▸ HOW TO COMPLETE THIS TASK:
Please return all records verbatim, no pictures.

(EXERCISE DATA Opens)

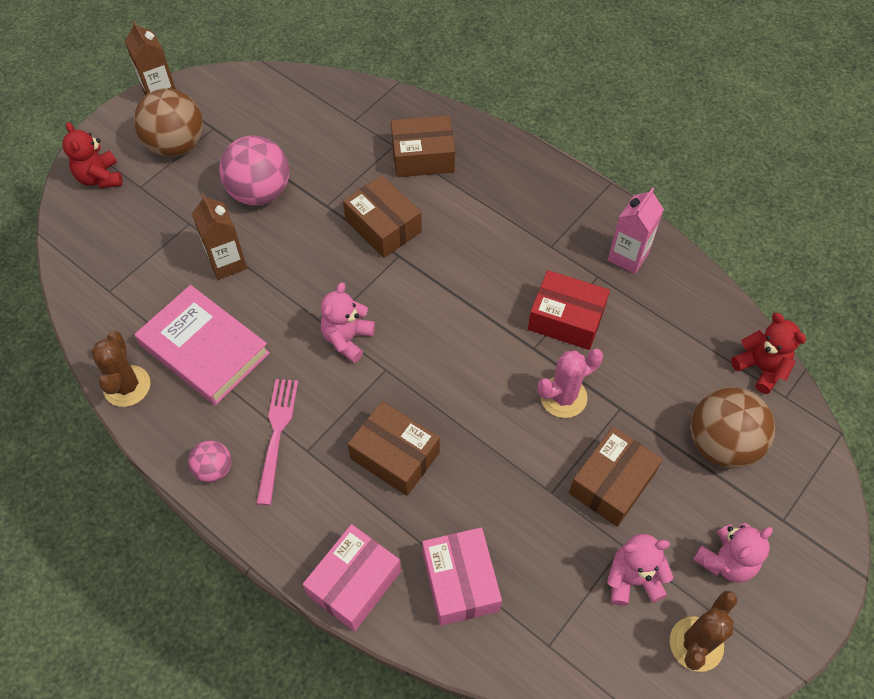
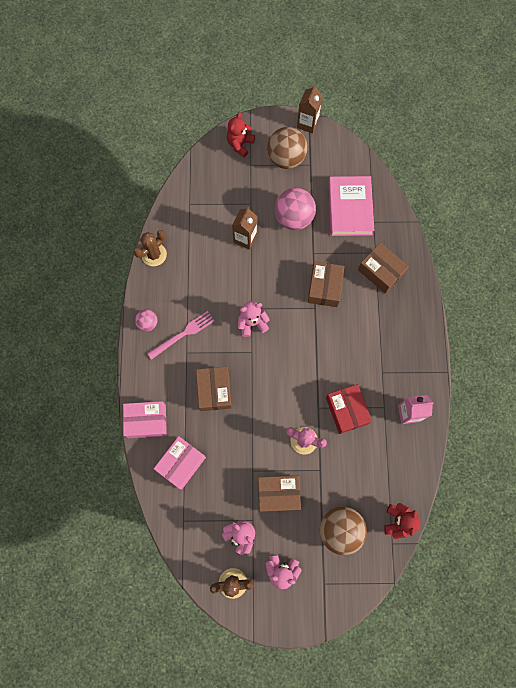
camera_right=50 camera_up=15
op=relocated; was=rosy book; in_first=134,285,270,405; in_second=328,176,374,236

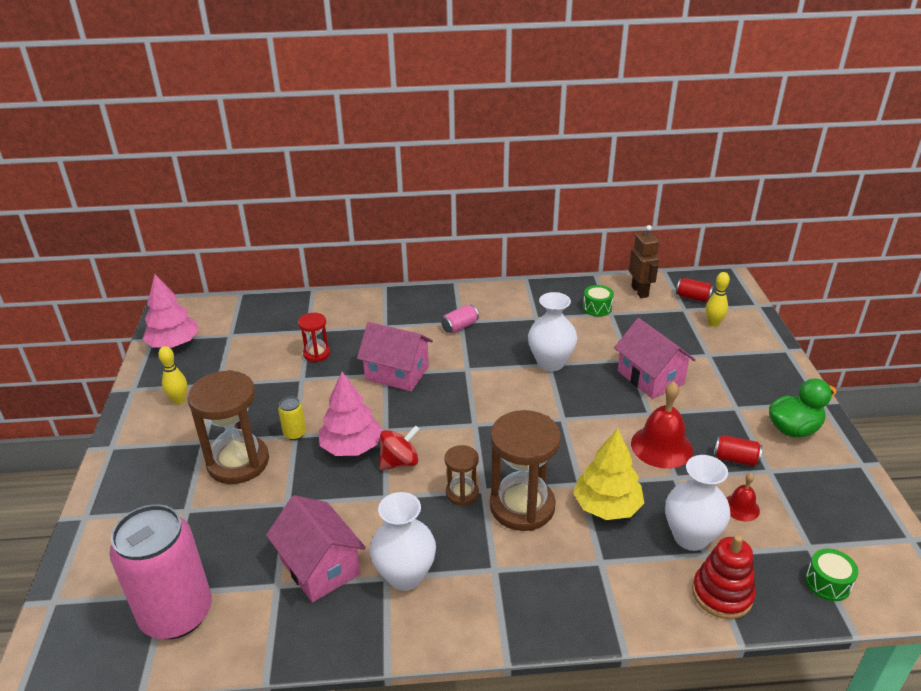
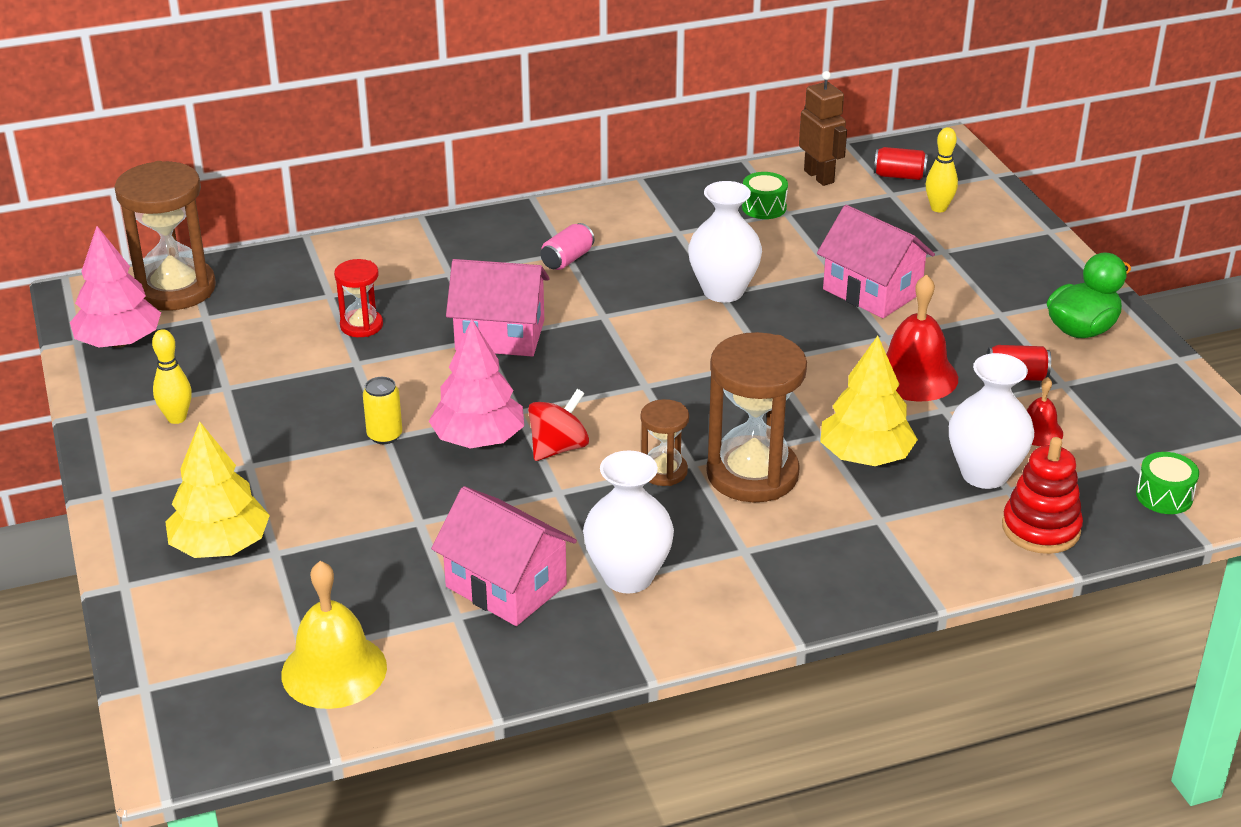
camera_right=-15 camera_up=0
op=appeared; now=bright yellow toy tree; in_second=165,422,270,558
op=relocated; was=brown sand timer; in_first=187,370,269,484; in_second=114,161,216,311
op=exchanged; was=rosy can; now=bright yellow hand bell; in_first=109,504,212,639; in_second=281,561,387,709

(EXERCISE DATA Closes)

▸ YOUR RESPONSE:
camera_right=50 camera_up=15
op=relocated; was=rosy book; in_first=134,285,270,405; in_second=328,176,374,236

camera_right=-15 camera_up=0
op=appeared; now=bright yellow toy tree; in_second=165,422,270,558
op=relocated; was=brown sand timer; in_first=187,370,269,484; in_second=114,161,216,311
op=exchanged; was=rosy can; now=bright yellow hand bell; in_first=109,504,212,639; in_second=281,561,387,709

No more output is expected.